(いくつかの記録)
++++
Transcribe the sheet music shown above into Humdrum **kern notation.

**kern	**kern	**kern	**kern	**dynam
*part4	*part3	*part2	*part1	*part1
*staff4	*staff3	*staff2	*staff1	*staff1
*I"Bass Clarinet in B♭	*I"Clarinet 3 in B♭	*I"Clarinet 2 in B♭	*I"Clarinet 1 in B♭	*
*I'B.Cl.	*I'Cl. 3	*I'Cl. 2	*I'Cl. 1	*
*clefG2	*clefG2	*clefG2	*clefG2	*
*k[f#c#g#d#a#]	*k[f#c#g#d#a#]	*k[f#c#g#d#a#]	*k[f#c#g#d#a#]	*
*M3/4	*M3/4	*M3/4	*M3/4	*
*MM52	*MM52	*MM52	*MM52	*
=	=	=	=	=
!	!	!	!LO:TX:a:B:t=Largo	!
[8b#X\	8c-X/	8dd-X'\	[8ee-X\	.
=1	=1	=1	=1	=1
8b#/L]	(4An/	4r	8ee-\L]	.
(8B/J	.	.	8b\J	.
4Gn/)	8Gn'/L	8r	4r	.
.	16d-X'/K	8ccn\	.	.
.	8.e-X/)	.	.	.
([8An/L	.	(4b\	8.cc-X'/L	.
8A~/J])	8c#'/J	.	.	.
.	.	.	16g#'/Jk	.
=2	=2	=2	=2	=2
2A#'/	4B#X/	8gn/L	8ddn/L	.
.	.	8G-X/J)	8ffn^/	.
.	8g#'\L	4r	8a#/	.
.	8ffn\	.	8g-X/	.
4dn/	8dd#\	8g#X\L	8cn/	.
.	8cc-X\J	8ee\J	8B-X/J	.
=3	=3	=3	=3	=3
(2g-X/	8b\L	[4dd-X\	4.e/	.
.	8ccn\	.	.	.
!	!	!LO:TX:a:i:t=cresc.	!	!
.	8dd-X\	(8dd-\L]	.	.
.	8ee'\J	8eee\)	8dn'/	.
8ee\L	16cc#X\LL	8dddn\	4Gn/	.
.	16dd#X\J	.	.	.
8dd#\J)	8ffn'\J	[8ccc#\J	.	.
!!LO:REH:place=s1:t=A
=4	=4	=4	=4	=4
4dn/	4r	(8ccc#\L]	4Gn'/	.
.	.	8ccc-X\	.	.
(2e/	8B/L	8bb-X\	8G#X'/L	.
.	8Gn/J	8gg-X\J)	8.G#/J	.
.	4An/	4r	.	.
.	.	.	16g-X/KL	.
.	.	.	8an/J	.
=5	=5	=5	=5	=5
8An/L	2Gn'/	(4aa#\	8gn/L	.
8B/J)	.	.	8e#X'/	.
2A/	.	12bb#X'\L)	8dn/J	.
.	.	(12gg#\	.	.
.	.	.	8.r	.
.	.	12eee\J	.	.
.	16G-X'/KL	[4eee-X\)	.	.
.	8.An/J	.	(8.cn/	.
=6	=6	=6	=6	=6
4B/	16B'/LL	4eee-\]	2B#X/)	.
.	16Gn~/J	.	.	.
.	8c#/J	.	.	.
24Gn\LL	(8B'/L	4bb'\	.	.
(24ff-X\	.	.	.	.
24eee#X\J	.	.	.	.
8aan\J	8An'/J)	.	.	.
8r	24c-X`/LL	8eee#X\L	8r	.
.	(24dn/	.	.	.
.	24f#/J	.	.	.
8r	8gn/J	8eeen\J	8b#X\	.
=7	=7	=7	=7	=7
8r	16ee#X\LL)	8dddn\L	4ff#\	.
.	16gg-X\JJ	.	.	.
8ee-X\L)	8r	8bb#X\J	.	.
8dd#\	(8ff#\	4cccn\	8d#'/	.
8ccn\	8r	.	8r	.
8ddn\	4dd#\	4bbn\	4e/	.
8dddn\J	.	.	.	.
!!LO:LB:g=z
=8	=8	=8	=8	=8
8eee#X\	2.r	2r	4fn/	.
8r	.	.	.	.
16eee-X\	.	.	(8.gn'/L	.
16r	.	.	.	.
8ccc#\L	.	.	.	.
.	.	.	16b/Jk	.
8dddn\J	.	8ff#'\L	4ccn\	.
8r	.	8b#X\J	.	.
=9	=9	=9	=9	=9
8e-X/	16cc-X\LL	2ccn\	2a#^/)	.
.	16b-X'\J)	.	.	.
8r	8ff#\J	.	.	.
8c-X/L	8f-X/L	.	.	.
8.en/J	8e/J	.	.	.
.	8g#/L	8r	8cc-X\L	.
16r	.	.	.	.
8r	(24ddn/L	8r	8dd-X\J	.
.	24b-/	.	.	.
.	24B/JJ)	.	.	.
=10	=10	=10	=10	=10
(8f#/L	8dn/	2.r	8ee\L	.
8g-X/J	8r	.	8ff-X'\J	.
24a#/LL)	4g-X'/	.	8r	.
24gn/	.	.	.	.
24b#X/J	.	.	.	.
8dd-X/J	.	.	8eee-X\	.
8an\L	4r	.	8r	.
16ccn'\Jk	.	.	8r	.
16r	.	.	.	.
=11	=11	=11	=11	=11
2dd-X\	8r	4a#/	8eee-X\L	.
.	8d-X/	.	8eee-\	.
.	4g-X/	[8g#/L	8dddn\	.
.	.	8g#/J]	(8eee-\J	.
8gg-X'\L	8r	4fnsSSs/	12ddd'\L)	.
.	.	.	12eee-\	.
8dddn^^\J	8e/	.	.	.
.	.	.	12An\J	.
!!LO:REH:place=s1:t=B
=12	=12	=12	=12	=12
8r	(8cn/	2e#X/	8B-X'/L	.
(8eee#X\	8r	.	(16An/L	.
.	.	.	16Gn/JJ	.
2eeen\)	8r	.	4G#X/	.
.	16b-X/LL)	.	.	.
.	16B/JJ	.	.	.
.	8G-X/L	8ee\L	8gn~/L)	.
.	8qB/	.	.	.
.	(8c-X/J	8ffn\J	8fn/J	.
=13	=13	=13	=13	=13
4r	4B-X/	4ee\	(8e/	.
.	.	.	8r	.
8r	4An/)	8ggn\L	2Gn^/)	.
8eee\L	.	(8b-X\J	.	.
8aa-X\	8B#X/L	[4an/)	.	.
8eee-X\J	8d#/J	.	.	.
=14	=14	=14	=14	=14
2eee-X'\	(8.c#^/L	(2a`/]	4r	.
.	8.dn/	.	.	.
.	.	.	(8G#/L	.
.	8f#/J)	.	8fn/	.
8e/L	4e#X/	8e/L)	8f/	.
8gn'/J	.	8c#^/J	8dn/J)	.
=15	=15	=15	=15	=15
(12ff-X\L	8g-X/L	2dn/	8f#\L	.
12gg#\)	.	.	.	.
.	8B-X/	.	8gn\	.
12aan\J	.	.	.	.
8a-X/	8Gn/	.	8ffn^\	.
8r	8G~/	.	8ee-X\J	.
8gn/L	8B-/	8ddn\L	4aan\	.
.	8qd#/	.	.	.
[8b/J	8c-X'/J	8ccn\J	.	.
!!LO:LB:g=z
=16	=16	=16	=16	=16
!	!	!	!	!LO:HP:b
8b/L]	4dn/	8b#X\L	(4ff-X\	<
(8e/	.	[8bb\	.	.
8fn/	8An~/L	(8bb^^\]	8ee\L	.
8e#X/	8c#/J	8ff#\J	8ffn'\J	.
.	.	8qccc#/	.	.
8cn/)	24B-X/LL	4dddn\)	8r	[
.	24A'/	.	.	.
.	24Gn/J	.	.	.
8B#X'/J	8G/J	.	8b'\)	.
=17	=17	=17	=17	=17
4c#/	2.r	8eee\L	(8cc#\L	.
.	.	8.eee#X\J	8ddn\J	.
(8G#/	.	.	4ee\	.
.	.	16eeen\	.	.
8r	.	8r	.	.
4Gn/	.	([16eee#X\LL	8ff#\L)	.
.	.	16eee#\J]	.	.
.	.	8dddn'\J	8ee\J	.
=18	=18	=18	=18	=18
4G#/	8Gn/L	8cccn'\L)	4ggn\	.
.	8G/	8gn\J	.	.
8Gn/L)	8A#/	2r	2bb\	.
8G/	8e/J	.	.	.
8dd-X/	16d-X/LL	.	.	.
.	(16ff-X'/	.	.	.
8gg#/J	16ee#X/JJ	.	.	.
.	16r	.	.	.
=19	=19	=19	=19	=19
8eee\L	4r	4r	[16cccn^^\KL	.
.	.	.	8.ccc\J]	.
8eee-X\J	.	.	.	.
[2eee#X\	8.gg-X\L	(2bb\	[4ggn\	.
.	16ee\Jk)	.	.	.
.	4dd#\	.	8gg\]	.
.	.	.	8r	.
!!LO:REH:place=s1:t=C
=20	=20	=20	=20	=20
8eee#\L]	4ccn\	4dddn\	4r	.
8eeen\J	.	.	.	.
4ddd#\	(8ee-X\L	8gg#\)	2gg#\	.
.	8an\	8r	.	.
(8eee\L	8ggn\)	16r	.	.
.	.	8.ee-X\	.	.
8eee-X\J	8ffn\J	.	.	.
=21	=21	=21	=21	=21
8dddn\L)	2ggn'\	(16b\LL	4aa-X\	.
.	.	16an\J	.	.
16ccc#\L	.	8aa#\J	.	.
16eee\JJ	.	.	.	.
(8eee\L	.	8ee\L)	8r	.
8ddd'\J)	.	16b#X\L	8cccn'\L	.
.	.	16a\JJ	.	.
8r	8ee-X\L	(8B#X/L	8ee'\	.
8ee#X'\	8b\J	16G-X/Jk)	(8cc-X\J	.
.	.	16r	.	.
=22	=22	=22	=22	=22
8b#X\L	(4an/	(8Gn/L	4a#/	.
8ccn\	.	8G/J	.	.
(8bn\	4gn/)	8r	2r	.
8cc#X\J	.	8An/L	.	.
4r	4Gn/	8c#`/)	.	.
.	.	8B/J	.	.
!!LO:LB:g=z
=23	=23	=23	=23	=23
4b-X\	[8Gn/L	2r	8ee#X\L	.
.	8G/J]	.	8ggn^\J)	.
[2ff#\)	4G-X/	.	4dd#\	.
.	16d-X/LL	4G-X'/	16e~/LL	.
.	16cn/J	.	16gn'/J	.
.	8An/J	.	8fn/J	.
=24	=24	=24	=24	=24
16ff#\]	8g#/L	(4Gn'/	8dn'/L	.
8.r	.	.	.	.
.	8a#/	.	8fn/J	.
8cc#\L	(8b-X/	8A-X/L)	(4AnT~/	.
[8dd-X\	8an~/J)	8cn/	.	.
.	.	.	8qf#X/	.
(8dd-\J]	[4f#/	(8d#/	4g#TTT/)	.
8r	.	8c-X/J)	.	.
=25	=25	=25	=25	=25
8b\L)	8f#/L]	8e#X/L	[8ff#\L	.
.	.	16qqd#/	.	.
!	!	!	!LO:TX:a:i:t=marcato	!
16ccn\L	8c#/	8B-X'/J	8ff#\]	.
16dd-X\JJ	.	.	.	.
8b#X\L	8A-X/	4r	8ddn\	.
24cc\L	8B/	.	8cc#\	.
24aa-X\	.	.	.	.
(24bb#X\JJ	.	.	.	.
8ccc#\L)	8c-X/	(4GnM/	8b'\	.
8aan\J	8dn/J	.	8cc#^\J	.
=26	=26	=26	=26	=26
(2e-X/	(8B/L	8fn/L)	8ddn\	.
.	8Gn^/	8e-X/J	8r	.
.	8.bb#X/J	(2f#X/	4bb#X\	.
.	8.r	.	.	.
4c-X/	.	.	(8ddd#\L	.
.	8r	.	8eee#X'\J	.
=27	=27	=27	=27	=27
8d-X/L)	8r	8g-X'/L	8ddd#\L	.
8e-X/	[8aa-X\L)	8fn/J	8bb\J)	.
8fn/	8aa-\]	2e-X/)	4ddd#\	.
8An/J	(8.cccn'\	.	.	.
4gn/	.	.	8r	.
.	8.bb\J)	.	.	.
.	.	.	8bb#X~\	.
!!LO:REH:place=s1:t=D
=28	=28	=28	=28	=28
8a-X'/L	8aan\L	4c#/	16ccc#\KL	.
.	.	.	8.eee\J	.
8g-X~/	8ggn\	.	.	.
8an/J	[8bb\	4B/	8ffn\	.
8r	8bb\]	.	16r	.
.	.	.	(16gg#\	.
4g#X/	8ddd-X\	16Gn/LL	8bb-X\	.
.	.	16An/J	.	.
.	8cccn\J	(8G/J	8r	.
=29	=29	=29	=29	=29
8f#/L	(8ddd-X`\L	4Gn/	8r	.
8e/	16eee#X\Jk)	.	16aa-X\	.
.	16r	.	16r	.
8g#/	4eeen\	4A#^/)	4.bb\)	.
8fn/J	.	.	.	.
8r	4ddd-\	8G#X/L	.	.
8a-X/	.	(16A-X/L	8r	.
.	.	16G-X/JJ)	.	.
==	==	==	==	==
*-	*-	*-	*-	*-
++++
課題の条件: 上の一覧から、「kern」という文字列を含む行をすべて集めてください。

解答:
Transcribe the sheet music shown above into Humdrum **kern notation.
**kern	**kern	**kern	**kern	**dynam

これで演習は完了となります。